#### WHAT IS BEING ASKED
Among the entries below, take the line with "(209, 322) = (309, 319): none -> red mushroom" and the line with "(442, 514) = (189, 509): grey", and output them and every line between them exactly, with nothing else.

--- EXERCISE INPUT Enclosed Below ---

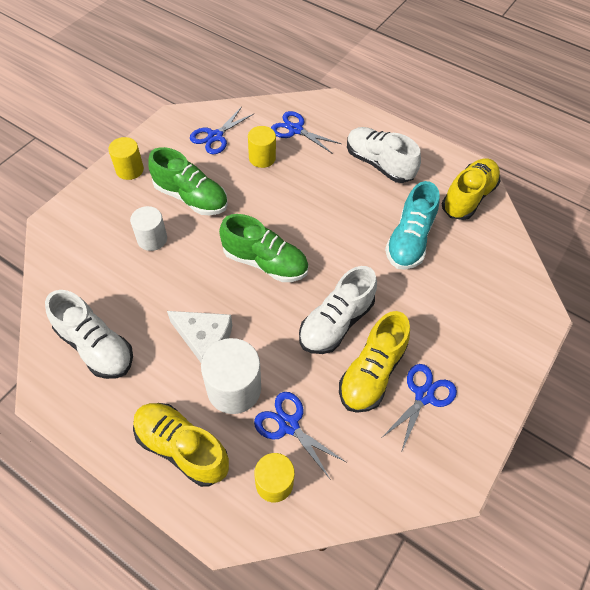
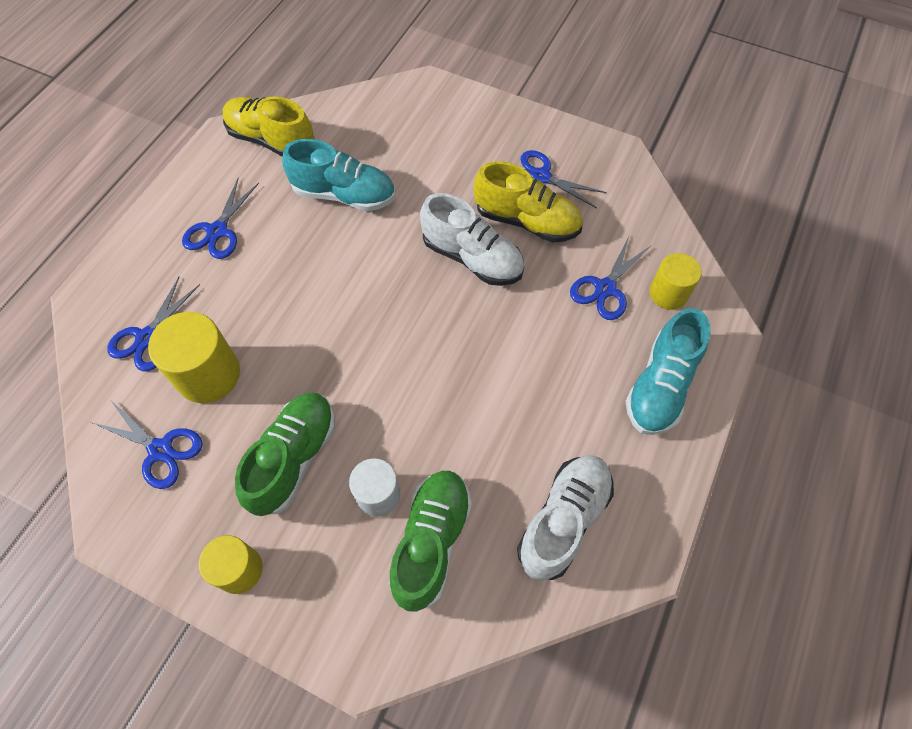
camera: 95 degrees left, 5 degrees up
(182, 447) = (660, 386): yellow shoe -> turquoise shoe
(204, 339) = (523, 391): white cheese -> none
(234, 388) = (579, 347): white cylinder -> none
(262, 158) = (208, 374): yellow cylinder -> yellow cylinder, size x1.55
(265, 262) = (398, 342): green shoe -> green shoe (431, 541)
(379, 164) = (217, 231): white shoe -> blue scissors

--- End of Enclosed EXERCISE INPUT ---
--- EXERCISE INPUT Enclosed Below ---

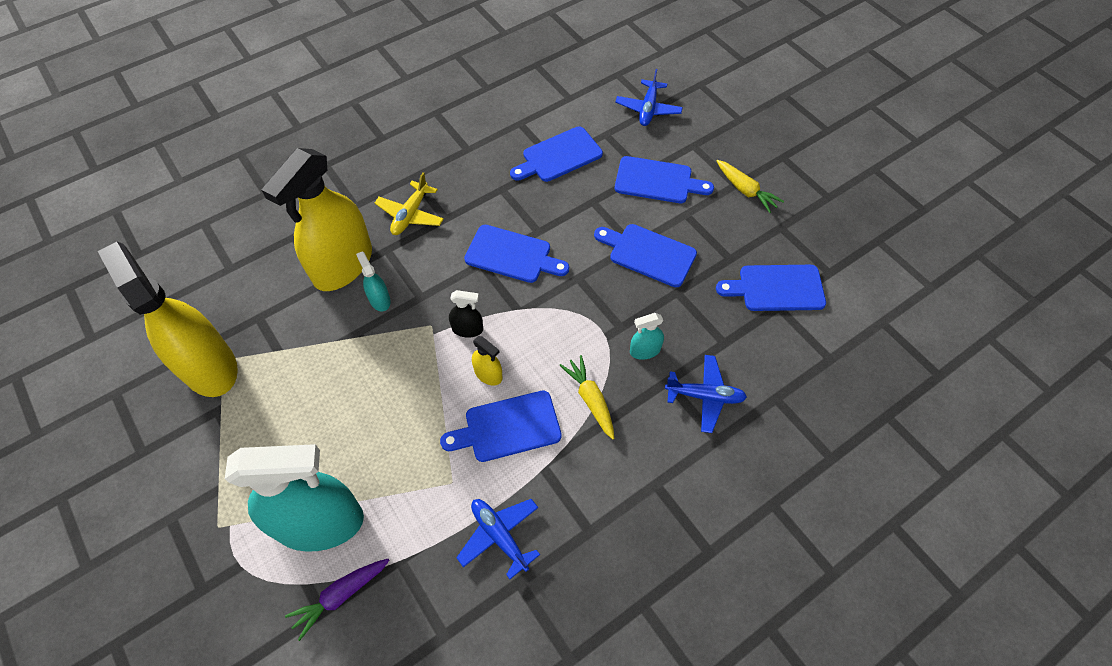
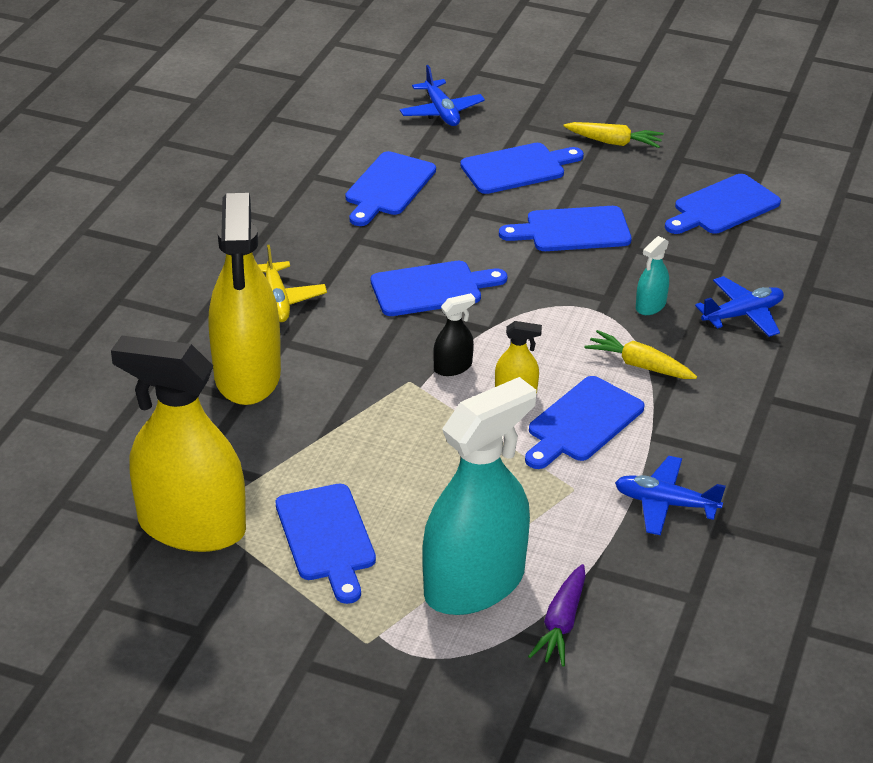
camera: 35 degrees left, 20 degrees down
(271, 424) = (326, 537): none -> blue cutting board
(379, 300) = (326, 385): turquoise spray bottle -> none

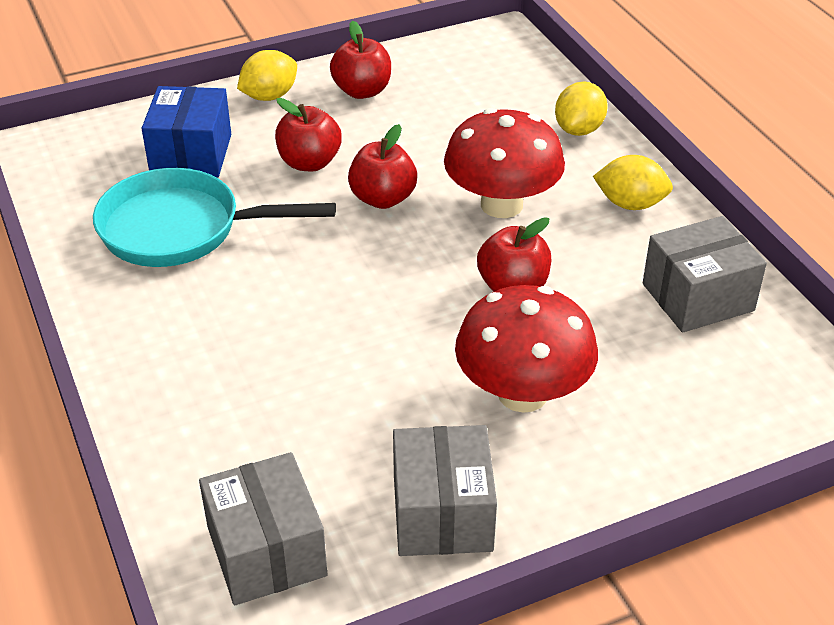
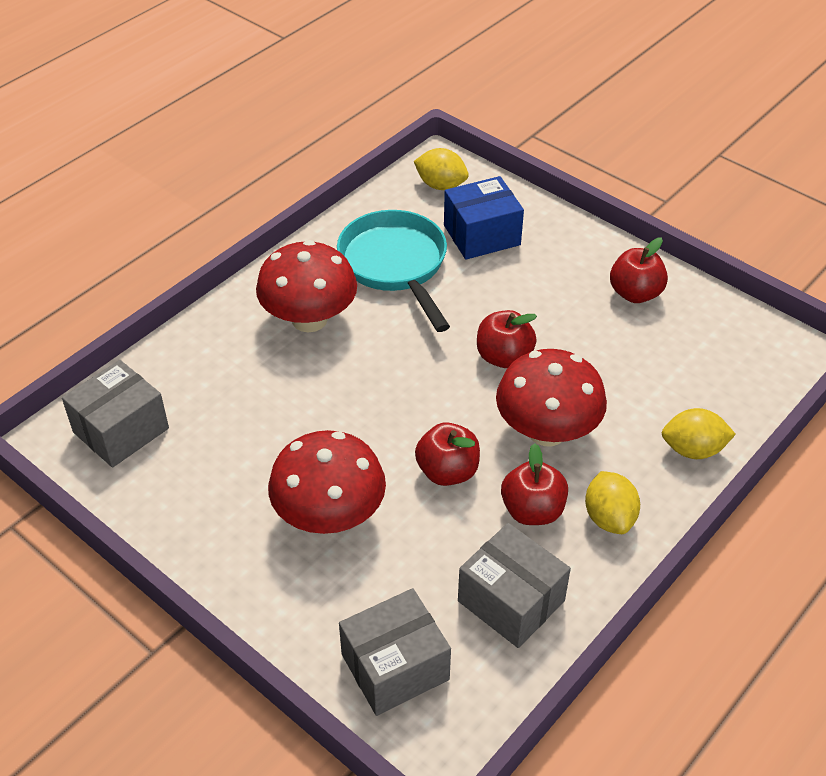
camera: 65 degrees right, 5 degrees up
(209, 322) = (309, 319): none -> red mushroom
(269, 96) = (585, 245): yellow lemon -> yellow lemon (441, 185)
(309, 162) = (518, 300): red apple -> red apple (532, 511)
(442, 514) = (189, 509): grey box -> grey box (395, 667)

--- End of Enclosed EXERCISE INPUT ---
--- EXERCISE INPUT Enclosed Below ---

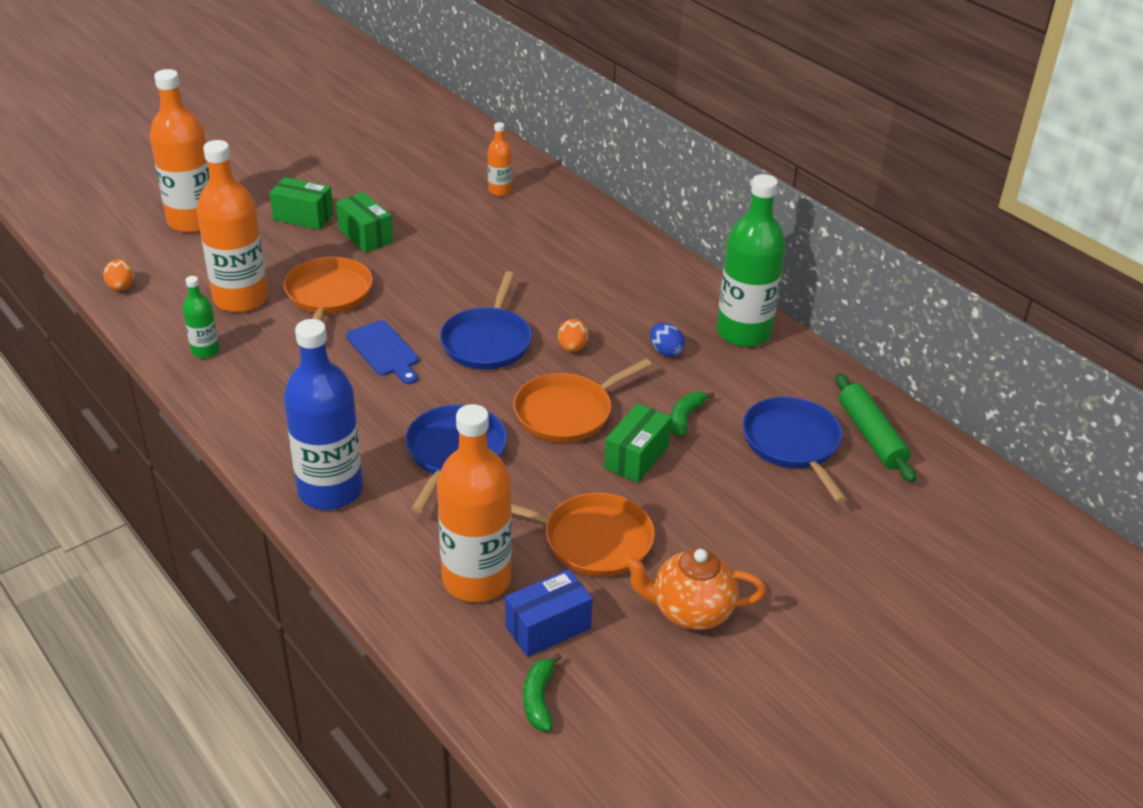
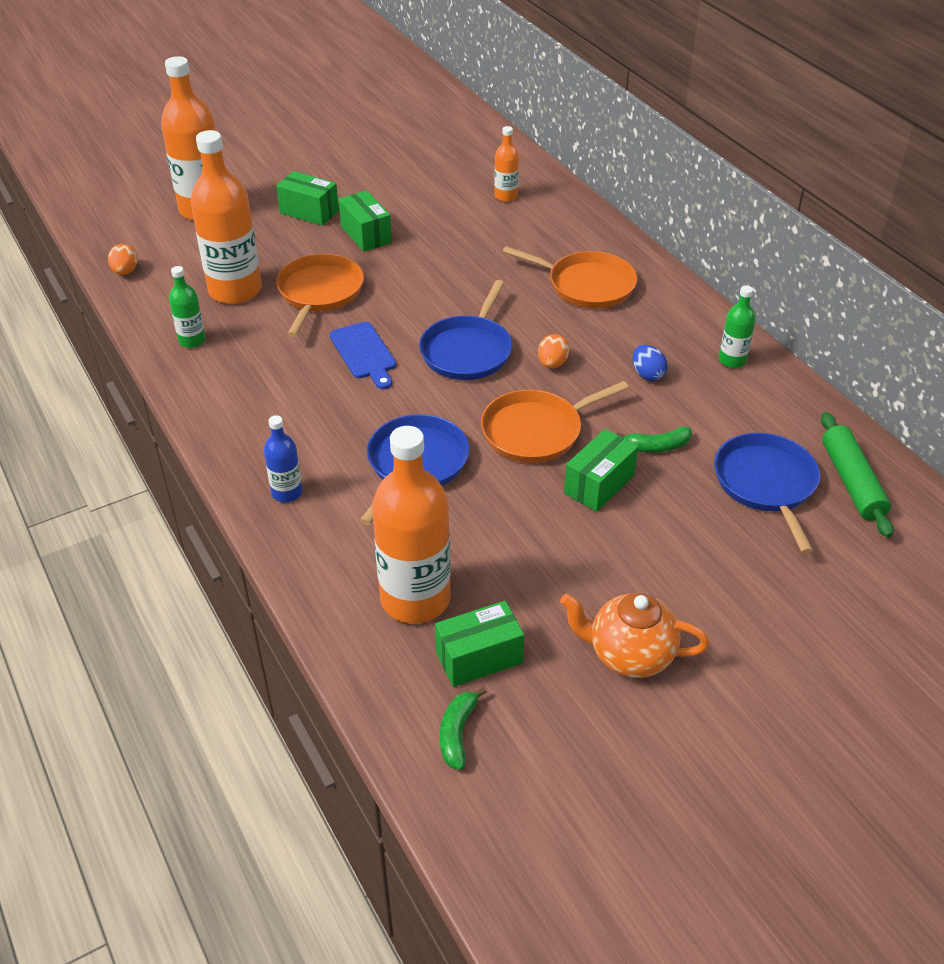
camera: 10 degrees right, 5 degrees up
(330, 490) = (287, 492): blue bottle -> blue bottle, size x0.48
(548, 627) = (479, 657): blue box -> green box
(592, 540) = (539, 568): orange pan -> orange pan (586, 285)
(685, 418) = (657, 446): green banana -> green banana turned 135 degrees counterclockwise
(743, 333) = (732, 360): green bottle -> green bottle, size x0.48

--- End of Enclosed EXERCISE INPUT ---

#### EXERCISE RESULT
(209, 322) = (309, 319): none -> red mushroom
(269, 96) = (585, 245): yellow lemon -> yellow lemon (441, 185)
(309, 162) = (518, 300): red apple -> red apple (532, 511)
(442, 514) = (189, 509): grey box -> grey box (395, 667)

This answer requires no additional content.